Data records =
-=-=-=-=-
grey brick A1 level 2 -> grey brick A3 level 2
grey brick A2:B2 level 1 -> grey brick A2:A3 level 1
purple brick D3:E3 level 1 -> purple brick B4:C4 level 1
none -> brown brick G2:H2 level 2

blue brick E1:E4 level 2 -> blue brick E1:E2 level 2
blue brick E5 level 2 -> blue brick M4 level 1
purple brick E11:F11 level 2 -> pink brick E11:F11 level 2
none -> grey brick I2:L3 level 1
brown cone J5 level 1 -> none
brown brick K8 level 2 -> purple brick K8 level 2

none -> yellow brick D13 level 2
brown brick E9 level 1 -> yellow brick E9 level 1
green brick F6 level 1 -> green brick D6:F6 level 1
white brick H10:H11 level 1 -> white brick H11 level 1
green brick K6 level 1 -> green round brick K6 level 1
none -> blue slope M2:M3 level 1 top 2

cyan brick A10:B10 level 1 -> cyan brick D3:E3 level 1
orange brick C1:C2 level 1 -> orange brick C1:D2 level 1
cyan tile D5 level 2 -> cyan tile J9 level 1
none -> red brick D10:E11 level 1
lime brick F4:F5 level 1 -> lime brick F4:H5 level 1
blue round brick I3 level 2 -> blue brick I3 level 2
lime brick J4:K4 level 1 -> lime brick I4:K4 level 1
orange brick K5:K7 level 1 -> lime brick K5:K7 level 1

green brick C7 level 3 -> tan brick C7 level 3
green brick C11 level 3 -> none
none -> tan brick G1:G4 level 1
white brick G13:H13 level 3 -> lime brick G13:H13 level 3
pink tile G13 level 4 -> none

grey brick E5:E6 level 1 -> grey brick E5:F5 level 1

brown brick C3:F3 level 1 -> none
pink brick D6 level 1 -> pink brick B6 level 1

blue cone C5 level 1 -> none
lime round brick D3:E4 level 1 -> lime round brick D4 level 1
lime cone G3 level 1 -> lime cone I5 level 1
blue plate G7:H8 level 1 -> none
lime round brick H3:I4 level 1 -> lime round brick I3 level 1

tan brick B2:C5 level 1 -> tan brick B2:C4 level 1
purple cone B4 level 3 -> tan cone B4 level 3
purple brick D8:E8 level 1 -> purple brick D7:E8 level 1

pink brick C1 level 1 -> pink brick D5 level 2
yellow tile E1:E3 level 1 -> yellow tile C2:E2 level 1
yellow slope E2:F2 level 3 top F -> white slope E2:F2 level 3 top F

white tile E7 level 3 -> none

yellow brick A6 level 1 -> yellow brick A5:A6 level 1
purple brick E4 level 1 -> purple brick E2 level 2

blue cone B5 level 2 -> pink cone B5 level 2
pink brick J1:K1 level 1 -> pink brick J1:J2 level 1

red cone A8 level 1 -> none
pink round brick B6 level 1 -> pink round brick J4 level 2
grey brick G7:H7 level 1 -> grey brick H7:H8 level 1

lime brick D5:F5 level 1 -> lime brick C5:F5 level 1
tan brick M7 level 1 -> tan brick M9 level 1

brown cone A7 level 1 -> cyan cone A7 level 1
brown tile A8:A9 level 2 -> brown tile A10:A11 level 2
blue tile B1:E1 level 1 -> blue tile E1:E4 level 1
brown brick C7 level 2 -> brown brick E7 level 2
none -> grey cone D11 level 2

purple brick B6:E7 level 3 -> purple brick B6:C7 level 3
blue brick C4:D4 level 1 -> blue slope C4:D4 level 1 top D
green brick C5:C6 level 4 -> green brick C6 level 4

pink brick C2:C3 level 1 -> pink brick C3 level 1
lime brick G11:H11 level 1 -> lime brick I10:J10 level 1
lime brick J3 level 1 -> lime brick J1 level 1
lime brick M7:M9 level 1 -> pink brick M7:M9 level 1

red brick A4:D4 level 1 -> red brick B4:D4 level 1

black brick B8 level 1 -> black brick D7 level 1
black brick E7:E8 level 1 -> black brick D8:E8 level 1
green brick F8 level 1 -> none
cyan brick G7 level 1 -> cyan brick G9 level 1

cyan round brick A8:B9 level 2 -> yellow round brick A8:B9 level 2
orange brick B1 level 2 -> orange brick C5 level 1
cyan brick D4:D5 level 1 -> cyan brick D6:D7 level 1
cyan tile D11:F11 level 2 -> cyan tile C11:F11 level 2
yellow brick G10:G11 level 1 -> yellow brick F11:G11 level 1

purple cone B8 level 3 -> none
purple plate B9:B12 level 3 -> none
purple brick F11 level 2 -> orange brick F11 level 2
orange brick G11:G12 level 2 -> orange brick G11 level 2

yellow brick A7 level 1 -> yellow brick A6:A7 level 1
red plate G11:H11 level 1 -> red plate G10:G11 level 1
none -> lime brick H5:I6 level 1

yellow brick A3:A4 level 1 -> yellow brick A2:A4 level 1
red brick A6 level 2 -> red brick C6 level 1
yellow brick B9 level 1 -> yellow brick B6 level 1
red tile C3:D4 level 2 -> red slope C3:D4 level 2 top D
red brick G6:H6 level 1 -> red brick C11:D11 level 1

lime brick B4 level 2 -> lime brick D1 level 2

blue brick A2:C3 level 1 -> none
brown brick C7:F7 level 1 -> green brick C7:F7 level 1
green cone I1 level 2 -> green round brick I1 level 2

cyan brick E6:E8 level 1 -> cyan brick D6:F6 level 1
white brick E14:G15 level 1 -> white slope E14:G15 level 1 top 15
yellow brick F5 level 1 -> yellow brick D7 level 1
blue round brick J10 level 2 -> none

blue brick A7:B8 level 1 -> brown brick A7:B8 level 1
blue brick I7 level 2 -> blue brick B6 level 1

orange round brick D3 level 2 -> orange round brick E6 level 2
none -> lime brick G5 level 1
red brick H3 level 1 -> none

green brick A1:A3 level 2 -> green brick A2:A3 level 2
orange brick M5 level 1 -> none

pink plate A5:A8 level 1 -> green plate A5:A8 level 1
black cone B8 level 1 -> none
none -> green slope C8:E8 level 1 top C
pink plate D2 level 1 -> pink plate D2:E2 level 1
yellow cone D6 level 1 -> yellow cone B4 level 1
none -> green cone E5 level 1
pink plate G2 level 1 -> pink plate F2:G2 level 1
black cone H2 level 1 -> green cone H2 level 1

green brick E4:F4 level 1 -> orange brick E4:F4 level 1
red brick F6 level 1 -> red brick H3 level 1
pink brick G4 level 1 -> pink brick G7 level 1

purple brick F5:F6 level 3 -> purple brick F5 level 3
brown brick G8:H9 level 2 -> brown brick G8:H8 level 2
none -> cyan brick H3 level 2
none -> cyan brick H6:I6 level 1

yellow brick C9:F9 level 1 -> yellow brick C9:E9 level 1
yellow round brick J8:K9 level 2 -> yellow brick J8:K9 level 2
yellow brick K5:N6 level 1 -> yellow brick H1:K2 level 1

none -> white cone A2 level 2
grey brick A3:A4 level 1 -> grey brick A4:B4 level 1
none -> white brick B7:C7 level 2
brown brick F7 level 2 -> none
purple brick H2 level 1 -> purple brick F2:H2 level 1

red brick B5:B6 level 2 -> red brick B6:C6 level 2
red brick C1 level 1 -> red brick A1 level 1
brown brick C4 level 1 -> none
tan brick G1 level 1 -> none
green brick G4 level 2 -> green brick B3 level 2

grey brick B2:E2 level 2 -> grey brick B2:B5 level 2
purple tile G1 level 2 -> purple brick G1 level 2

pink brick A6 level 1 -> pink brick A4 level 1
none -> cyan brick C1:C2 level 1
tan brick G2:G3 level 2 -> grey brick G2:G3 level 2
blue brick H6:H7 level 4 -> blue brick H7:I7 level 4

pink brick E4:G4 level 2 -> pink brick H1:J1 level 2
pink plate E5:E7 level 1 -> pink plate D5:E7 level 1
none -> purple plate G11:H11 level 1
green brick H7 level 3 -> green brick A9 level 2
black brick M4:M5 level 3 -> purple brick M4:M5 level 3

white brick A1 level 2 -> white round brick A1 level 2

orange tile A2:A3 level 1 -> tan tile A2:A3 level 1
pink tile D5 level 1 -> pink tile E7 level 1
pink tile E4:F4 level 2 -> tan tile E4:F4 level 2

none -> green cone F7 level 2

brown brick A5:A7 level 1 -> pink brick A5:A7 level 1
-=-=-=-=-
Your task =
Each line above from the one with "white brick H10:H11" up to and including the one with "lime brick J4:K4" must be set down exactly, and no line outside that span may appear.

Solution below =
white brick H10:H11 level 1 -> white brick H11 level 1
green brick K6 level 1 -> green round brick K6 level 1
none -> blue slope M2:M3 level 1 top 2

cyan brick A10:B10 level 1 -> cyan brick D3:E3 level 1
orange brick C1:C2 level 1 -> orange brick C1:D2 level 1
cyan tile D5 level 2 -> cyan tile J9 level 1
none -> red brick D10:E11 level 1
lime brick F4:F5 level 1 -> lime brick F4:H5 level 1
blue round brick I3 level 2 -> blue brick I3 level 2
lime brick J4:K4 level 1 -> lime brick I4:K4 level 1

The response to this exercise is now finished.